Say how many lines in the records contain the string "marker". Nothing but the number should be given.

(Extracted data entries)
========

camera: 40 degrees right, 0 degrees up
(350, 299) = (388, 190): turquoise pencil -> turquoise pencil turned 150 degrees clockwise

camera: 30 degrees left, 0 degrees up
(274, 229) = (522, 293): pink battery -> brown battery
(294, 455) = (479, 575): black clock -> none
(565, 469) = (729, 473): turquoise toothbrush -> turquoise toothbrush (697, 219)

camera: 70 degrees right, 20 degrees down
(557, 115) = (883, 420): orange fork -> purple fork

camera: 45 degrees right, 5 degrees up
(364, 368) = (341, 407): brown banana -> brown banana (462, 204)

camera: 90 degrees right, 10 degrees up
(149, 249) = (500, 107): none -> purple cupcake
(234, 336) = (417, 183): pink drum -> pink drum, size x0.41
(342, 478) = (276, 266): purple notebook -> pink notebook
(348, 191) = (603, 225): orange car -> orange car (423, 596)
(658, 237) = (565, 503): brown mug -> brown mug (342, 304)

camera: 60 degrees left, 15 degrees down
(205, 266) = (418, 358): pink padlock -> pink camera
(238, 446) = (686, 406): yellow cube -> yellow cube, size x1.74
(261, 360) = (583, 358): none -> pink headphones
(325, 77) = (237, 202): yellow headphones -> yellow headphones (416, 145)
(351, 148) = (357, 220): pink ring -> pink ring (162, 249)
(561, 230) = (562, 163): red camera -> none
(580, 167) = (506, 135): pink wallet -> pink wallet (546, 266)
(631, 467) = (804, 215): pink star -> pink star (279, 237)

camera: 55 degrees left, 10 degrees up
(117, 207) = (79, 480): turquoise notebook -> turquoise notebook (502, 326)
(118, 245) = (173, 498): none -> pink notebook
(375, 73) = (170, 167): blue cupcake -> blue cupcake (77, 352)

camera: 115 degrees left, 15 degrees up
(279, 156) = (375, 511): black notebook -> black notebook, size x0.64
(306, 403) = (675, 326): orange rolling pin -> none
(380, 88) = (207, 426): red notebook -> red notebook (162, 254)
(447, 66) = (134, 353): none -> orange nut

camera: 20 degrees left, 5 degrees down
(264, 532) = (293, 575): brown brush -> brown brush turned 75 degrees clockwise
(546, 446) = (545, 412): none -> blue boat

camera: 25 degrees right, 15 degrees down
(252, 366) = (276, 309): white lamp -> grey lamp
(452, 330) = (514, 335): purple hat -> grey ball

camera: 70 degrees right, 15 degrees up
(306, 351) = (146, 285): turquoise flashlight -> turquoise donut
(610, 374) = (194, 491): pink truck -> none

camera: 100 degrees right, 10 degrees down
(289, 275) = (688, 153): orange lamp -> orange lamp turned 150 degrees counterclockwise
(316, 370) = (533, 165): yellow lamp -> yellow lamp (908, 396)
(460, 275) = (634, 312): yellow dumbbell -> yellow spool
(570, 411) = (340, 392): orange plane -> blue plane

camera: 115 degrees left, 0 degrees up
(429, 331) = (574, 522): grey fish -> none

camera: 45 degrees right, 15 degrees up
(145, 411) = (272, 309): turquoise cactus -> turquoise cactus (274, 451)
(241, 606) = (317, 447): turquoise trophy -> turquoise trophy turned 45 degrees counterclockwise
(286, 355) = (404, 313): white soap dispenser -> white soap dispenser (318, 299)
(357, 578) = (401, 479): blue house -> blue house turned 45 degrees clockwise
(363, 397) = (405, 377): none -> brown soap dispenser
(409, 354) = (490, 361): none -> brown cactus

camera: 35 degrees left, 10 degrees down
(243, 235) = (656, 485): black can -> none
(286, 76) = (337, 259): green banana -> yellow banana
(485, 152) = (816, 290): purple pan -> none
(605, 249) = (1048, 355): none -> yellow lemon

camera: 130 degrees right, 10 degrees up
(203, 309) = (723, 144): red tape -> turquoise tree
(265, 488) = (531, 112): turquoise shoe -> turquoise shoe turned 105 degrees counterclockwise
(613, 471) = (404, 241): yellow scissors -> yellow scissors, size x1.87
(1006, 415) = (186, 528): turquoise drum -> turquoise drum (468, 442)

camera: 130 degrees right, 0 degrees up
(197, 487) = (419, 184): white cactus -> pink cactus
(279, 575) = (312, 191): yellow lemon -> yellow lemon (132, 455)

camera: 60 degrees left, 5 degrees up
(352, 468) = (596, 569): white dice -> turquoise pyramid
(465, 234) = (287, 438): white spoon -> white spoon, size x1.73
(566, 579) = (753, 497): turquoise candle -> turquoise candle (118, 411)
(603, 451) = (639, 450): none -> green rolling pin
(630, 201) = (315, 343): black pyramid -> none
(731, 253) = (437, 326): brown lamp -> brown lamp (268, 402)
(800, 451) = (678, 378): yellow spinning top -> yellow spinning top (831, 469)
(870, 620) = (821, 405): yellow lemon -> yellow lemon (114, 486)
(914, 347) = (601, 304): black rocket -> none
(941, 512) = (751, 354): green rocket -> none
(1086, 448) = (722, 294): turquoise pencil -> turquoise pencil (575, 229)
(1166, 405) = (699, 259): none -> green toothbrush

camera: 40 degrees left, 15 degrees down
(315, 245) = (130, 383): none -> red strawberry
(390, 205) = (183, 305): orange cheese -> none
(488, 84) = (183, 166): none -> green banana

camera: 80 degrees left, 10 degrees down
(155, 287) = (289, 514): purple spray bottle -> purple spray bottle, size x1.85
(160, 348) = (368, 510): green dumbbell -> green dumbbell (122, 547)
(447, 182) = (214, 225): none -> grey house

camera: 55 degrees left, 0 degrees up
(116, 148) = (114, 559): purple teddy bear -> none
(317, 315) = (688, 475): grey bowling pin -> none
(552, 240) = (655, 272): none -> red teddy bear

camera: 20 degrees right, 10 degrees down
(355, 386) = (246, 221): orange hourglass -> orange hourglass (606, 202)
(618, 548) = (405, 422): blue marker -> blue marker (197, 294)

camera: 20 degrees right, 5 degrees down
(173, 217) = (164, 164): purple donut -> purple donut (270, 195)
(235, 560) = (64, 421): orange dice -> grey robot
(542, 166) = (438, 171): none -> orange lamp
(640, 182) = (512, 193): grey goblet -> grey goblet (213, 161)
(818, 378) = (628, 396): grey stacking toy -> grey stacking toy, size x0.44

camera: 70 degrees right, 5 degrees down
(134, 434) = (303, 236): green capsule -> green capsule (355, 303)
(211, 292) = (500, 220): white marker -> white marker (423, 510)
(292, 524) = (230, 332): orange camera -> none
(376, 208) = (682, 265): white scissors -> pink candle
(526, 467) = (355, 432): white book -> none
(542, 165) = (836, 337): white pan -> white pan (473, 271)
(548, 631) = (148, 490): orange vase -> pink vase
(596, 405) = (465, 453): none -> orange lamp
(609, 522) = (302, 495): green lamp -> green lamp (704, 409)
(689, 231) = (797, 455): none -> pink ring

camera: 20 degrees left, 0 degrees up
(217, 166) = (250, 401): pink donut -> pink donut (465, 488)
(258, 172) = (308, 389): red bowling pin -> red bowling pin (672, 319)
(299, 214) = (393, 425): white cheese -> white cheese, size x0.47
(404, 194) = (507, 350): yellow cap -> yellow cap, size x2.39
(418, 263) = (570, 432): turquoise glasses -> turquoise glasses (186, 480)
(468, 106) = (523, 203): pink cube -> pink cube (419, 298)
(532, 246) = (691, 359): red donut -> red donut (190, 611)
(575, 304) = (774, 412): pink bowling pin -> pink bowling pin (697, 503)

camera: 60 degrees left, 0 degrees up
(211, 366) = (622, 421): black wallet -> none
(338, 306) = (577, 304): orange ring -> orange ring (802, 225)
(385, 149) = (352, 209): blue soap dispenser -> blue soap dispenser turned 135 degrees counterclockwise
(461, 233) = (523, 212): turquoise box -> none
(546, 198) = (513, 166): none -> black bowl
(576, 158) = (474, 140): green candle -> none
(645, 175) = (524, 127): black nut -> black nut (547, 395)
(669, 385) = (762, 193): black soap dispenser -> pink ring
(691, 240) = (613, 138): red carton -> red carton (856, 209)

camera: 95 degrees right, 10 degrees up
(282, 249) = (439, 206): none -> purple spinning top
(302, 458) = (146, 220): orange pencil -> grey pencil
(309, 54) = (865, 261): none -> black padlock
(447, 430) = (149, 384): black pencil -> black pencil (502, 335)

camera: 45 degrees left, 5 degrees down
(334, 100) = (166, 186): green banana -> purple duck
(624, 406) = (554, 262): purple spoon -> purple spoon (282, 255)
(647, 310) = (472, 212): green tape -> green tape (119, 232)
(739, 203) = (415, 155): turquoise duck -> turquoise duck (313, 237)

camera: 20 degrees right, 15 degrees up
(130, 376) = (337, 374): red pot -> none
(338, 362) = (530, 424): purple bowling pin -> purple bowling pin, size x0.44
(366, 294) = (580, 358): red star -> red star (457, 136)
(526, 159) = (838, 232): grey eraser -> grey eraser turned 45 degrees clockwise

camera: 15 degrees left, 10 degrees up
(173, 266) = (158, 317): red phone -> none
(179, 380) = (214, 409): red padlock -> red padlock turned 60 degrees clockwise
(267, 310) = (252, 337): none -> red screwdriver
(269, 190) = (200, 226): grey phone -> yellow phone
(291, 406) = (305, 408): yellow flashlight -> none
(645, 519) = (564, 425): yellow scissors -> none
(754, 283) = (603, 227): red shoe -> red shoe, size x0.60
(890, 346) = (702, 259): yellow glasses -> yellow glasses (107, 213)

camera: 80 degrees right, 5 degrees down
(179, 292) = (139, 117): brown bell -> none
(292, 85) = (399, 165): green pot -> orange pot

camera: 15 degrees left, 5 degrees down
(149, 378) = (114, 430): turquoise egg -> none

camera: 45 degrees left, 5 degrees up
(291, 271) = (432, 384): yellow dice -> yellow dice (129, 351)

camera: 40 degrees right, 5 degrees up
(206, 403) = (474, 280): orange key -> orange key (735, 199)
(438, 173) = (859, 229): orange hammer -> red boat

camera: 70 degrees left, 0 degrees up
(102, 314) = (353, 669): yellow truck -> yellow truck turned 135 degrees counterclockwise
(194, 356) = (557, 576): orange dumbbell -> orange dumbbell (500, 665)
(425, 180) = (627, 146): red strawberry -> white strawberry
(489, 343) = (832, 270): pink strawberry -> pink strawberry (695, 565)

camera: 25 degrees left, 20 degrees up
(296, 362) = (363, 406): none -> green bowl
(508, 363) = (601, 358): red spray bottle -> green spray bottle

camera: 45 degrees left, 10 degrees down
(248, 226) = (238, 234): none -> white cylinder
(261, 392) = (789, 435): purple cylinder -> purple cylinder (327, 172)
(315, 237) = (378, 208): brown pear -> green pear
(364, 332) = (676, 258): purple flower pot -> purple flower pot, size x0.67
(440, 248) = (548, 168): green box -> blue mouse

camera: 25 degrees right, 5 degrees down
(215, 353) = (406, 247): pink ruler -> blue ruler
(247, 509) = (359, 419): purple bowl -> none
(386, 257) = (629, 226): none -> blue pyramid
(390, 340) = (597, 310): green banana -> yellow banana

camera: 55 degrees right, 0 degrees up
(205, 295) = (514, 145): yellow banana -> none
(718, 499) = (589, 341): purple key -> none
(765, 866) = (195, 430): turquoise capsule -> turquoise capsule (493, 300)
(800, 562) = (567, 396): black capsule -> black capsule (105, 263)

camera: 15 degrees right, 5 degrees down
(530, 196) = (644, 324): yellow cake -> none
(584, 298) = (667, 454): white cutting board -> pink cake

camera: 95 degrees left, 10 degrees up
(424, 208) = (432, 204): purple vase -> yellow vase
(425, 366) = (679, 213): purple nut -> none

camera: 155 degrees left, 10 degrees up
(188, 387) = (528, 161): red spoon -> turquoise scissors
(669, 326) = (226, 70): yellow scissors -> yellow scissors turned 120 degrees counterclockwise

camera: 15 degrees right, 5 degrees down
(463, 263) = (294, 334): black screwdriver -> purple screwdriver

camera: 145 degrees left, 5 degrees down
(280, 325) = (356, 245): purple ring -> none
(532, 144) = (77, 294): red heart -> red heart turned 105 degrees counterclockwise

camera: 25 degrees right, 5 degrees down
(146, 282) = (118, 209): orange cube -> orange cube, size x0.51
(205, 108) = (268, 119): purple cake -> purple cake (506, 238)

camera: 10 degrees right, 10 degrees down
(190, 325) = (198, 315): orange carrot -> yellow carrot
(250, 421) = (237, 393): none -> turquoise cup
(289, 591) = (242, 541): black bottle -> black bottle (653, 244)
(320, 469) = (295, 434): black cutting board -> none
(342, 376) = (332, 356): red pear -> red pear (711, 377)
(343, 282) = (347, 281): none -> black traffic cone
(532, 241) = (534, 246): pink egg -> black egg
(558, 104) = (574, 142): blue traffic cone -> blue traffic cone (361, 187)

========

### WRITTEN RESPONSE:
2